§ Problem details
Render the rows from the start of the records through the line containing "October 13, 1980 [522, 852]" as a numbered list, including both ends and leaving out blank lines and pictures.
--- Records shown ---
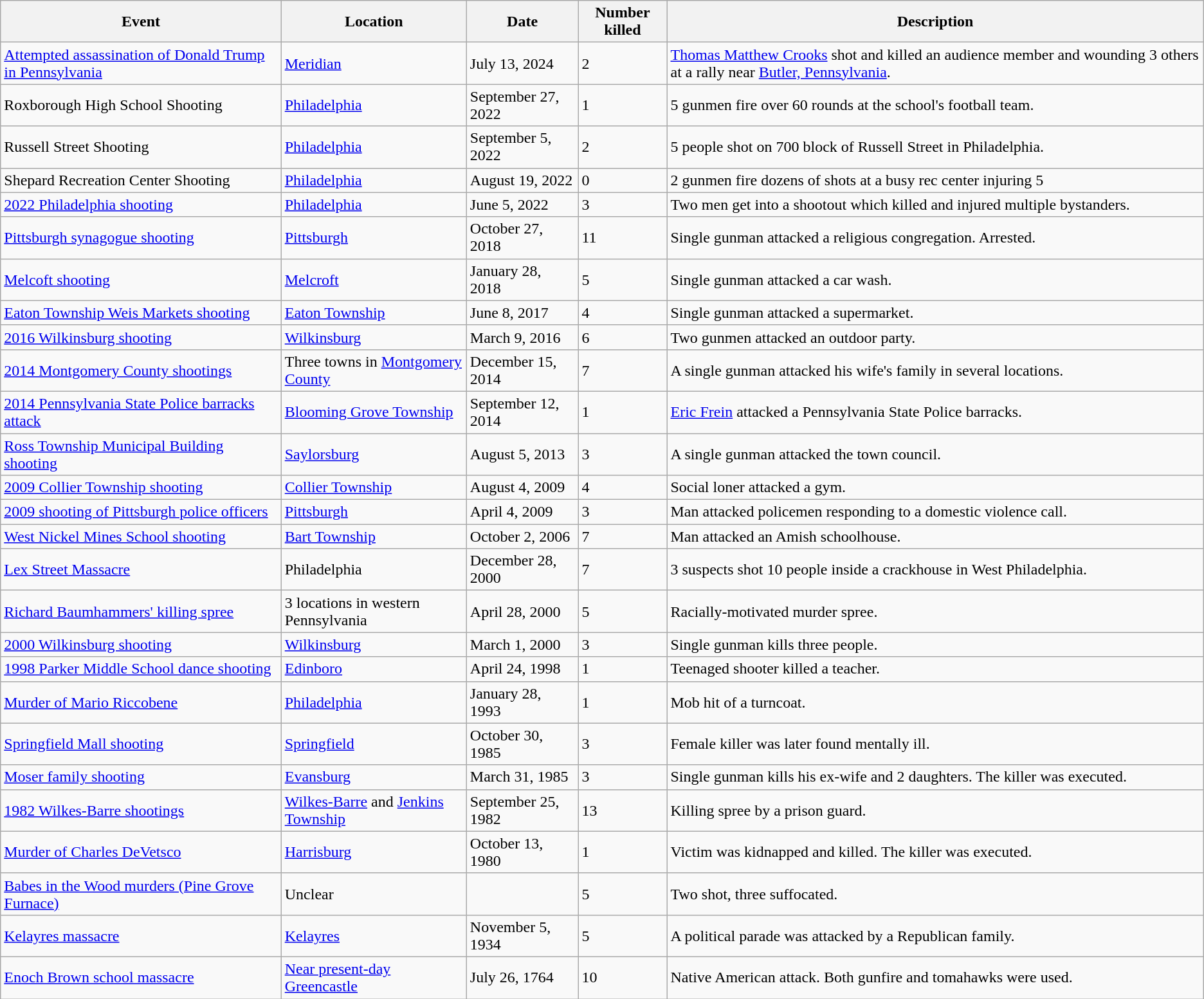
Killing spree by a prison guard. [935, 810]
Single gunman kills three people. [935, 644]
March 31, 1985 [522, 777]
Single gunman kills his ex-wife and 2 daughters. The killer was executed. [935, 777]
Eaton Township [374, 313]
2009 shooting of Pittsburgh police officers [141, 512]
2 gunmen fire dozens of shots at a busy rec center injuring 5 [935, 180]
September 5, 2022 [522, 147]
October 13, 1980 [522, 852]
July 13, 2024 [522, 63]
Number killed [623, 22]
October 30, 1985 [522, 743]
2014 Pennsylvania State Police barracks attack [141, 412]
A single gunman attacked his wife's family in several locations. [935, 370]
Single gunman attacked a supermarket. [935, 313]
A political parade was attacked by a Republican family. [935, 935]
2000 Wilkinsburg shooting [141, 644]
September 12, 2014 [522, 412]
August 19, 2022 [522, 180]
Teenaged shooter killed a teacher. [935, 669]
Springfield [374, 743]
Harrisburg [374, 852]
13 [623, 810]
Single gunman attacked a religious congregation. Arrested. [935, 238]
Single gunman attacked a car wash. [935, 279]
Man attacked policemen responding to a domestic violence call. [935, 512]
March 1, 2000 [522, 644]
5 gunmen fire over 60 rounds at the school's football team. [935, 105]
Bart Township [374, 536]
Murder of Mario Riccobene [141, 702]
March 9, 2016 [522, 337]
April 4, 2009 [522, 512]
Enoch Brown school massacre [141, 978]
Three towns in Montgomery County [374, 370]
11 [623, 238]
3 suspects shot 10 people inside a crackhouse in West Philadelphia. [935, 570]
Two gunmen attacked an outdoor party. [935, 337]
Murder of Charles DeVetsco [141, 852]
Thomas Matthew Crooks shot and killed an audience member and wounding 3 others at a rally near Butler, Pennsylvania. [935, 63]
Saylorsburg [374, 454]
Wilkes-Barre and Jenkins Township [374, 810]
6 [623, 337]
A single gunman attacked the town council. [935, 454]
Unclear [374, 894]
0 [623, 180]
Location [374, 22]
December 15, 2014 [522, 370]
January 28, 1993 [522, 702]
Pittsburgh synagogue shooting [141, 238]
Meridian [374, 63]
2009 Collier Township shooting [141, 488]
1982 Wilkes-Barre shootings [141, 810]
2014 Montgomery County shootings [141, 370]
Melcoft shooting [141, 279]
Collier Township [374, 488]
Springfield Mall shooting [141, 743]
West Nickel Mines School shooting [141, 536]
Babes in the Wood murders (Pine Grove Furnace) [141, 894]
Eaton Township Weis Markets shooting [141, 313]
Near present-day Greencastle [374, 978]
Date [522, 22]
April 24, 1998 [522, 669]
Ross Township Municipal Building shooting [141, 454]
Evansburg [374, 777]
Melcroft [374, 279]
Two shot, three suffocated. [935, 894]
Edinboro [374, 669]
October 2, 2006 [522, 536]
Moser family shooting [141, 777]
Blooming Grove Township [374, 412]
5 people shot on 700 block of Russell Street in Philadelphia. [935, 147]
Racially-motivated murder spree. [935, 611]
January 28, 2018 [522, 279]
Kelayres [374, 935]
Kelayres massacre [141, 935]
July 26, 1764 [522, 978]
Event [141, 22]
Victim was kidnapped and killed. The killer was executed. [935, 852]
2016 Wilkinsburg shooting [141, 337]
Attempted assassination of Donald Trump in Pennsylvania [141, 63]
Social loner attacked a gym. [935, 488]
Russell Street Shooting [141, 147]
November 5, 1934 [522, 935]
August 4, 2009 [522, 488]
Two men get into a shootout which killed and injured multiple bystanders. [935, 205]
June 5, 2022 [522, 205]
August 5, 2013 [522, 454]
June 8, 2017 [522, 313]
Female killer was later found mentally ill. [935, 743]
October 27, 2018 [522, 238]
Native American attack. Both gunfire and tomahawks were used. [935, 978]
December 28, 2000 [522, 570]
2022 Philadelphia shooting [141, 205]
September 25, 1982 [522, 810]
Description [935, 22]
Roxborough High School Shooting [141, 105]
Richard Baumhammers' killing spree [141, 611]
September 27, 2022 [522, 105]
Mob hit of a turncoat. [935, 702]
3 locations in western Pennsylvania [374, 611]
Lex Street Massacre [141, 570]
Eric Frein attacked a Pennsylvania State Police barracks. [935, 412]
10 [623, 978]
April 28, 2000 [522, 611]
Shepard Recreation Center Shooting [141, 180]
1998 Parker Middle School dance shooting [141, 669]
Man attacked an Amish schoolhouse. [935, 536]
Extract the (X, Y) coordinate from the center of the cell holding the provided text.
---
§ Solution to this task
1. Killing spree by a prison guard. [935, 810]
2. Single gunman kills three people. [935, 644]
3. March 31, 1985 [522, 777]
4. Single gunman kills his ex-wife and 2 daughters. The killer was executed. [935, 777]
5. Eaton Township [374, 313]
6. 2009 shooting of Pittsburgh police officers [141, 512]
7. 2 gunmen fire dozens of shots at a busy rec center injuring 5 [935, 180]
8. September 5, 2022 [522, 147]
9. October 13, 1980 [522, 852]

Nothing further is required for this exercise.